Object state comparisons
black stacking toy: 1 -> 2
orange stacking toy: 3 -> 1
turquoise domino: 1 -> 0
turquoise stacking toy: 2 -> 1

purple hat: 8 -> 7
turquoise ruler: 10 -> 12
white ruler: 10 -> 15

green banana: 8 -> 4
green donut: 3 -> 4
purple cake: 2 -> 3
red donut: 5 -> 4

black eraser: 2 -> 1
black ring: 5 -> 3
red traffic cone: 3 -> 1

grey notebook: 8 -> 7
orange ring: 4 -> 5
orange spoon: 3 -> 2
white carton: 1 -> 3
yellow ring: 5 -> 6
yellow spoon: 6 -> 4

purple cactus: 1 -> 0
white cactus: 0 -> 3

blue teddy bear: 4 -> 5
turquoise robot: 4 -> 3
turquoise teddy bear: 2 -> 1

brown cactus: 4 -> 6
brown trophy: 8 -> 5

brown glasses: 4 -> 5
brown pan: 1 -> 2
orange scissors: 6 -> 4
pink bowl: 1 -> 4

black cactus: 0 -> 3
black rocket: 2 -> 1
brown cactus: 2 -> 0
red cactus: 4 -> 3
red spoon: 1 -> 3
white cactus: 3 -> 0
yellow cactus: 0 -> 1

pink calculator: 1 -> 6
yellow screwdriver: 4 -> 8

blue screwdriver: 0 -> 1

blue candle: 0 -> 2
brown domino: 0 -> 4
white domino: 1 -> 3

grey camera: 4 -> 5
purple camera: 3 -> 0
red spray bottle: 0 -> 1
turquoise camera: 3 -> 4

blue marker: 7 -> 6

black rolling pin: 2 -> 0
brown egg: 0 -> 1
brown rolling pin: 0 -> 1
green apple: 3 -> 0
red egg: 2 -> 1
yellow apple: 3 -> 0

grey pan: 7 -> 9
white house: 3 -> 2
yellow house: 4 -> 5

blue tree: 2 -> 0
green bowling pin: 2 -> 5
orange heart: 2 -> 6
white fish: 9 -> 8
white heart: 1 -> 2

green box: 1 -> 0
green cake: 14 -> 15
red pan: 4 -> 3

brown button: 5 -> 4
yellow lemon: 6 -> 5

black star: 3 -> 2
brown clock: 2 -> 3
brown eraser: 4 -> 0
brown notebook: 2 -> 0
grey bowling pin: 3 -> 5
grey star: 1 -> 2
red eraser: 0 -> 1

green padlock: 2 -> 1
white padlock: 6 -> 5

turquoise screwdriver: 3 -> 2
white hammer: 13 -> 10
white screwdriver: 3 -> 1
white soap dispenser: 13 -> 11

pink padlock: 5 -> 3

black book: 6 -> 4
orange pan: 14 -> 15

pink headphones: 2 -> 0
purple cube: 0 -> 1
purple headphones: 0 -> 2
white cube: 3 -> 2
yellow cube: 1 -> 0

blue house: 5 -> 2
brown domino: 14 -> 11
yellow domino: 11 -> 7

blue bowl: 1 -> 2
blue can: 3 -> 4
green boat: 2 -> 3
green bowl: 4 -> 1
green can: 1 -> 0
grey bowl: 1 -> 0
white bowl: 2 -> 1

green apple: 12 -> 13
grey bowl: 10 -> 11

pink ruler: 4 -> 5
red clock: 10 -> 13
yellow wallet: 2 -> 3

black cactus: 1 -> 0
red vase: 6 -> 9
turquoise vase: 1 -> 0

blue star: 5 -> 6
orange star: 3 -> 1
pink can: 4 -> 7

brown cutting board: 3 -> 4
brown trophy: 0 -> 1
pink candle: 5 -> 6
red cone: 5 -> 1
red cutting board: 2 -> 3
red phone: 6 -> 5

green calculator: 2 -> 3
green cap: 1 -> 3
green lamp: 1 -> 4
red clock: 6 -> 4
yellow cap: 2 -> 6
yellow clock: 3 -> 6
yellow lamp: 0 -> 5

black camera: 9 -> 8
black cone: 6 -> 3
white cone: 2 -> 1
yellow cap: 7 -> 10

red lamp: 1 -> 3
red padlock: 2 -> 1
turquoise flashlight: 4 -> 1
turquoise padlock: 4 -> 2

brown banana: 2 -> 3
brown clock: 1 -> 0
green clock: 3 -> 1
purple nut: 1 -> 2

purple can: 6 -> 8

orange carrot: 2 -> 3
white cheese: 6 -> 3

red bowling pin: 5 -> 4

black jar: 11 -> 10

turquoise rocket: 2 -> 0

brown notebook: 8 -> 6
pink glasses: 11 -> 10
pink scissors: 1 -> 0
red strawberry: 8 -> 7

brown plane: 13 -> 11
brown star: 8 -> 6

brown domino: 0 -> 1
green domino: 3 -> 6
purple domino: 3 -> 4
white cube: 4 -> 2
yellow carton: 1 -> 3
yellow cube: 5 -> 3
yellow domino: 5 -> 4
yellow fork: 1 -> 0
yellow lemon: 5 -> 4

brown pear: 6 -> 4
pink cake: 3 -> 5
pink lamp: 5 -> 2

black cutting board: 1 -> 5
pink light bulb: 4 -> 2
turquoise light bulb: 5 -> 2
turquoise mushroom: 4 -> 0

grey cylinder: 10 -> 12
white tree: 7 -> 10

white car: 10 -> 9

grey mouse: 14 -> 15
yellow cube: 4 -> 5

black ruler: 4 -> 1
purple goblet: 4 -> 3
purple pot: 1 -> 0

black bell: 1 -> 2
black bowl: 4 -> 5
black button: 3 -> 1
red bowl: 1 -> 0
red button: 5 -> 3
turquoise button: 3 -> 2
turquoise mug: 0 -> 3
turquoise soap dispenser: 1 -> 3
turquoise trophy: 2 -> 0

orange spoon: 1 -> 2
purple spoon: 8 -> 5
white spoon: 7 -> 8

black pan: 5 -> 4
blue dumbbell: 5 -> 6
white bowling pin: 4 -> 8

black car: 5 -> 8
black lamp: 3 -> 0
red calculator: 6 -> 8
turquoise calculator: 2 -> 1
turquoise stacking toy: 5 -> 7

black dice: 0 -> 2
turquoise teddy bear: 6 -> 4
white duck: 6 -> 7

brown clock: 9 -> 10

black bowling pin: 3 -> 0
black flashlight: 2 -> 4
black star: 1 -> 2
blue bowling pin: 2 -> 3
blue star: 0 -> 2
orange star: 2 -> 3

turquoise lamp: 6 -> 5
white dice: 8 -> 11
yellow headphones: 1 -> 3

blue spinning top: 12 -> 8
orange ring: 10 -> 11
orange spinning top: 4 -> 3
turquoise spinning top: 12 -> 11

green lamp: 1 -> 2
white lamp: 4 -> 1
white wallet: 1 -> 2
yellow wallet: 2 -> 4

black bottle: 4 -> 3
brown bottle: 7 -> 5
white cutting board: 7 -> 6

_WHAT THE TASK ASKS_
Starting at the first line and ending at the last, retype the entries above.

_RESULT OF THIS EXERCISE_
black stacking toy: 1 -> 2
orange stacking toy: 3 -> 1
turquoise domino: 1 -> 0
turquoise stacking toy: 2 -> 1

purple hat: 8 -> 7
turquoise ruler: 10 -> 12
white ruler: 10 -> 15

green banana: 8 -> 4
green donut: 3 -> 4
purple cake: 2 -> 3
red donut: 5 -> 4

black eraser: 2 -> 1
black ring: 5 -> 3
red traffic cone: 3 -> 1

grey notebook: 8 -> 7
orange ring: 4 -> 5
orange spoon: 3 -> 2
white carton: 1 -> 3
yellow ring: 5 -> 6
yellow spoon: 6 -> 4

purple cactus: 1 -> 0
white cactus: 0 -> 3

blue teddy bear: 4 -> 5
turquoise robot: 4 -> 3
turquoise teddy bear: 2 -> 1

brown cactus: 4 -> 6
brown trophy: 8 -> 5

brown glasses: 4 -> 5
brown pan: 1 -> 2
orange scissors: 6 -> 4
pink bowl: 1 -> 4

black cactus: 0 -> 3
black rocket: 2 -> 1
brown cactus: 2 -> 0
red cactus: 4 -> 3
red spoon: 1 -> 3
white cactus: 3 -> 0
yellow cactus: 0 -> 1

pink calculator: 1 -> 6
yellow screwdriver: 4 -> 8

blue screwdriver: 0 -> 1

blue candle: 0 -> 2
brown domino: 0 -> 4
white domino: 1 -> 3

grey camera: 4 -> 5
purple camera: 3 -> 0
red spray bottle: 0 -> 1
turquoise camera: 3 -> 4

blue marker: 7 -> 6

black rolling pin: 2 -> 0
brown egg: 0 -> 1
brown rolling pin: 0 -> 1
green apple: 3 -> 0
red egg: 2 -> 1
yellow apple: 3 -> 0

grey pan: 7 -> 9
white house: 3 -> 2
yellow house: 4 -> 5

blue tree: 2 -> 0
green bowling pin: 2 -> 5
orange heart: 2 -> 6
white fish: 9 -> 8
white heart: 1 -> 2

green box: 1 -> 0
green cake: 14 -> 15
red pan: 4 -> 3

brown button: 5 -> 4
yellow lemon: 6 -> 5

black star: 3 -> 2
brown clock: 2 -> 3
brown eraser: 4 -> 0
brown notebook: 2 -> 0
grey bowling pin: 3 -> 5
grey star: 1 -> 2
red eraser: 0 -> 1

green padlock: 2 -> 1
white padlock: 6 -> 5

turquoise screwdriver: 3 -> 2
white hammer: 13 -> 10
white screwdriver: 3 -> 1
white soap dispenser: 13 -> 11

pink padlock: 5 -> 3

black book: 6 -> 4
orange pan: 14 -> 15

pink headphones: 2 -> 0
purple cube: 0 -> 1
purple headphones: 0 -> 2
white cube: 3 -> 2
yellow cube: 1 -> 0

blue house: 5 -> 2
brown domino: 14 -> 11
yellow domino: 11 -> 7

blue bowl: 1 -> 2
blue can: 3 -> 4
green boat: 2 -> 3
green bowl: 4 -> 1
green can: 1 -> 0
grey bowl: 1 -> 0
white bowl: 2 -> 1

green apple: 12 -> 13
grey bowl: 10 -> 11

pink ruler: 4 -> 5
red clock: 10 -> 13
yellow wallet: 2 -> 3

black cactus: 1 -> 0
red vase: 6 -> 9
turquoise vase: 1 -> 0

blue star: 5 -> 6
orange star: 3 -> 1
pink can: 4 -> 7

brown cutting board: 3 -> 4
brown trophy: 0 -> 1
pink candle: 5 -> 6
red cone: 5 -> 1
red cutting board: 2 -> 3
red phone: 6 -> 5

green calculator: 2 -> 3
green cap: 1 -> 3
green lamp: 1 -> 4
red clock: 6 -> 4
yellow cap: 2 -> 6
yellow clock: 3 -> 6
yellow lamp: 0 -> 5

black camera: 9 -> 8
black cone: 6 -> 3
white cone: 2 -> 1
yellow cap: 7 -> 10

red lamp: 1 -> 3
red padlock: 2 -> 1
turquoise flashlight: 4 -> 1
turquoise padlock: 4 -> 2

brown banana: 2 -> 3
brown clock: 1 -> 0
green clock: 3 -> 1
purple nut: 1 -> 2

purple can: 6 -> 8

orange carrot: 2 -> 3
white cheese: 6 -> 3

red bowling pin: 5 -> 4

black jar: 11 -> 10

turquoise rocket: 2 -> 0

brown notebook: 8 -> 6
pink glasses: 11 -> 10
pink scissors: 1 -> 0
red strawberry: 8 -> 7

brown plane: 13 -> 11
brown star: 8 -> 6

brown domino: 0 -> 1
green domino: 3 -> 6
purple domino: 3 -> 4
white cube: 4 -> 2
yellow carton: 1 -> 3
yellow cube: 5 -> 3
yellow domino: 5 -> 4
yellow fork: 1 -> 0
yellow lemon: 5 -> 4

brown pear: 6 -> 4
pink cake: 3 -> 5
pink lamp: 5 -> 2

black cutting board: 1 -> 5
pink light bulb: 4 -> 2
turquoise light bulb: 5 -> 2
turquoise mushroom: 4 -> 0

grey cylinder: 10 -> 12
white tree: 7 -> 10

white car: 10 -> 9

grey mouse: 14 -> 15
yellow cube: 4 -> 5

black ruler: 4 -> 1
purple goblet: 4 -> 3
purple pot: 1 -> 0

black bell: 1 -> 2
black bowl: 4 -> 5
black button: 3 -> 1
red bowl: 1 -> 0
red button: 5 -> 3
turquoise button: 3 -> 2
turquoise mug: 0 -> 3
turquoise soap dispenser: 1 -> 3
turquoise trophy: 2 -> 0

orange spoon: 1 -> 2
purple spoon: 8 -> 5
white spoon: 7 -> 8

black pan: 5 -> 4
blue dumbbell: 5 -> 6
white bowling pin: 4 -> 8

black car: 5 -> 8
black lamp: 3 -> 0
red calculator: 6 -> 8
turquoise calculator: 2 -> 1
turquoise stacking toy: 5 -> 7

black dice: 0 -> 2
turquoise teddy bear: 6 -> 4
white duck: 6 -> 7

brown clock: 9 -> 10

black bowling pin: 3 -> 0
black flashlight: 2 -> 4
black star: 1 -> 2
blue bowling pin: 2 -> 3
blue star: 0 -> 2
orange star: 2 -> 3

turquoise lamp: 6 -> 5
white dice: 8 -> 11
yellow headphones: 1 -> 3

blue spinning top: 12 -> 8
orange ring: 10 -> 11
orange spinning top: 4 -> 3
turquoise spinning top: 12 -> 11

green lamp: 1 -> 2
white lamp: 4 -> 1
white wallet: 1 -> 2
yellow wallet: 2 -> 4

black bottle: 4 -> 3
brown bottle: 7 -> 5
white cutting board: 7 -> 6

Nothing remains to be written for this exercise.